■ **Detected change data**

.....

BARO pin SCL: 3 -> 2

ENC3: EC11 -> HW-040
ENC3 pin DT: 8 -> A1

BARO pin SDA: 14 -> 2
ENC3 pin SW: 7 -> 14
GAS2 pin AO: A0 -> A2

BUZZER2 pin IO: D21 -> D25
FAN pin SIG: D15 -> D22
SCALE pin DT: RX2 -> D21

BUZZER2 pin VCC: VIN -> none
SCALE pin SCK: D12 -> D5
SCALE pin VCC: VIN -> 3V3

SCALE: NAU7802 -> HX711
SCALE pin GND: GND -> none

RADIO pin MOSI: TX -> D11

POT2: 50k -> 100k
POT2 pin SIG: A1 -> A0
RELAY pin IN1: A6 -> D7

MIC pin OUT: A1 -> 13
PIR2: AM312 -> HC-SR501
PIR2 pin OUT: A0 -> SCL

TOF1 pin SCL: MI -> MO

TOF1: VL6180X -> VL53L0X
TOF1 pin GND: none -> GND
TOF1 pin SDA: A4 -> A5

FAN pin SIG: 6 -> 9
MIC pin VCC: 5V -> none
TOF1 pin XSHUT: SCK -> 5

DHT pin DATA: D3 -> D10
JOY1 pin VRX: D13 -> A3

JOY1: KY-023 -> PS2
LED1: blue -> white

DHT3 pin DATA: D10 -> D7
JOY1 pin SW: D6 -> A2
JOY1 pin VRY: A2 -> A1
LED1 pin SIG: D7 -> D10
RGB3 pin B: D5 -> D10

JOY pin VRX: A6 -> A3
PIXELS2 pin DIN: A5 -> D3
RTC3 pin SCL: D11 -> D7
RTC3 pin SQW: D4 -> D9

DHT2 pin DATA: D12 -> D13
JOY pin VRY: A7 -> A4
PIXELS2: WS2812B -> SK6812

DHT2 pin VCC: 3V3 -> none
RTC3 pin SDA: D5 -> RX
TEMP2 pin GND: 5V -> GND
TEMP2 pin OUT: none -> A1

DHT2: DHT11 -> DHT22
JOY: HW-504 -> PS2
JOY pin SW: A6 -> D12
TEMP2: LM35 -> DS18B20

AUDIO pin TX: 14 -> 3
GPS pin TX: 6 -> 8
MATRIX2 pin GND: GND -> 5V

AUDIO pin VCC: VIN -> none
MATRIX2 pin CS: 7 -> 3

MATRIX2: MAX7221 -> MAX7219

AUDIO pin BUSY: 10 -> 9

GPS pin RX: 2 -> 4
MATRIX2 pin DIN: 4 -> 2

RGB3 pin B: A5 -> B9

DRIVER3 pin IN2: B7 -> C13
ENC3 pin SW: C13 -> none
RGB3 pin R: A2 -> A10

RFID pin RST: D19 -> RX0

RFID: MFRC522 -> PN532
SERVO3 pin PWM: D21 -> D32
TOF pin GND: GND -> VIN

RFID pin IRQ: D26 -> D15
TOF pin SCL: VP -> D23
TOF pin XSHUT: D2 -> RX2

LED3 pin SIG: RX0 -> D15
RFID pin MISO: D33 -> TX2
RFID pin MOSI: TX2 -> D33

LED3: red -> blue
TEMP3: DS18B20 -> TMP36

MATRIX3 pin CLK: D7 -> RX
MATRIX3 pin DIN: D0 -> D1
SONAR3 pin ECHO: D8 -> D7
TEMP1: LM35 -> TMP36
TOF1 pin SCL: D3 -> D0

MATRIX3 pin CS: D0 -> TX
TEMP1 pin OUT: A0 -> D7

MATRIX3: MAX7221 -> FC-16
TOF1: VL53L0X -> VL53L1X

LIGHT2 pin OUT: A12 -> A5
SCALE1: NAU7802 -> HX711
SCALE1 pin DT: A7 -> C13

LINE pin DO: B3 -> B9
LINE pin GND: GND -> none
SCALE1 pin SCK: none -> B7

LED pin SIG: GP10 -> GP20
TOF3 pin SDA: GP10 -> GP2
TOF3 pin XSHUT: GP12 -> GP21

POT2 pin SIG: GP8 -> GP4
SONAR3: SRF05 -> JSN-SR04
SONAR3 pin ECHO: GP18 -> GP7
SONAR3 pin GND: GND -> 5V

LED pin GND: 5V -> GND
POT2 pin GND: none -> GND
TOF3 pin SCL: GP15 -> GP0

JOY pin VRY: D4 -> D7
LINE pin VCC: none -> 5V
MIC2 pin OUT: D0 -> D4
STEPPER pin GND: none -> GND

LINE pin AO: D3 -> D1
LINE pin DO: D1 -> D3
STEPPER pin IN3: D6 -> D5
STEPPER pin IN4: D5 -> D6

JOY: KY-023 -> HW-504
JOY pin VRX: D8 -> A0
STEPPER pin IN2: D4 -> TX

.....

■ **Exercise prompt**
When the line with "JOY1 pin VRX: D13 -> A3" is reached in the data above, start copying there, and copy each line exactly until the line with "LED pin SIG: GP10 -> GP20" has been copied; copy nothing else.

■ **Response to this task**
JOY1 pin VRX: D13 -> A3

JOY1: KY-023 -> PS2
LED1: blue -> white

DHT3 pin DATA: D10 -> D7
JOY1 pin SW: D6 -> A2
JOY1 pin VRY: A2 -> A1
LED1 pin SIG: D7 -> D10
RGB3 pin B: D5 -> D10

JOY pin VRX: A6 -> A3
PIXELS2 pin DIN: A5 -> D3
RTC3 pin SCL: D11 -> D7
RTC3 pin SQW: D4 -> D9

DHT2 pin DATA: D12 -> D13
JOY pin VRY: A7 -> A4
PIXELS2: WS2812B -> SK6812

DHT2 pin VCC: 3V3 -> none
RTC3 pin SDA: D5 -> RX
TEMP2 pin GND: 5V -> GND
TEMP2 pin OUT: none -> A1

DHT2: DHT11 -> DHT22
JOY: HW-504 -> PS2
JOY pin SW: A6 -> D12
TEMP2: LM35 -> DS18B20

AUDIO pin TX: 14 -> 3
GPS pin TX: 6 -> 8
MATRIX2 pin GND: GND -> 5V

AUDIO pin VCC: VIN -> none
MATRIX2 pin CS: 7 -> 3

MATRIX2: MAX7221 -> MAX7219

AUDIO pin BUSY: 10 -> 9

GPS pin RX: 2 -> 4
MATRIX2 pin DIN: 4 -> 2

RGB3 pin B: A5 -> B9

DRIVER3 pin IN2: B7 -> C13
ENC3 pin SW: C13 -> none
RGB3 pin R: A2 -> A10

RFID pin RST: D19 -> RX0

RFID: MFRC522 -> PN532
SERVO3 pin PWM: D21 -> D32
TOF pin GND: GND -> VIN

RFID pin IRQ: D26 -> D15
TOF pin SCL: VP -> D23
TOF pin XSHUT: D2 -> RX2

LED3 pin SIG: RX0 -> D15
RFID pin MISO: D33 -> TX2
RFID pin MOSI: TX2 -> D33

LED3: red -> blue
TEMP3: DS18B20 -> TMP36

MATRIX3 pin CLK: D7 -> RX
MATRIX3 pin DIN: D0 -> D1
SONAR3 pin ECHO: D8 -> D7
TEMP1: LM35 -> TMP36
TOF1 pin SCL: D3 -> D0

MATRIX3 pin CS: D0 -> TX
TEMP1 pin OUT: A0 -> D7

MATRIX3: MAX7221 -> FC-16
TOF1: VL53L0X -> VL53L1X

LIGHT2 pin OUT: A12 -> A5
SCALE1: NAU7802 -> HX711
SCALE1 pin DT: A7 -> C13

LINE pin DO: B3 -> B9
LINE pin GND: GND -> none
SCALE1 pin SCK: none -> B7

LED pin SIG: GP10 -> GP20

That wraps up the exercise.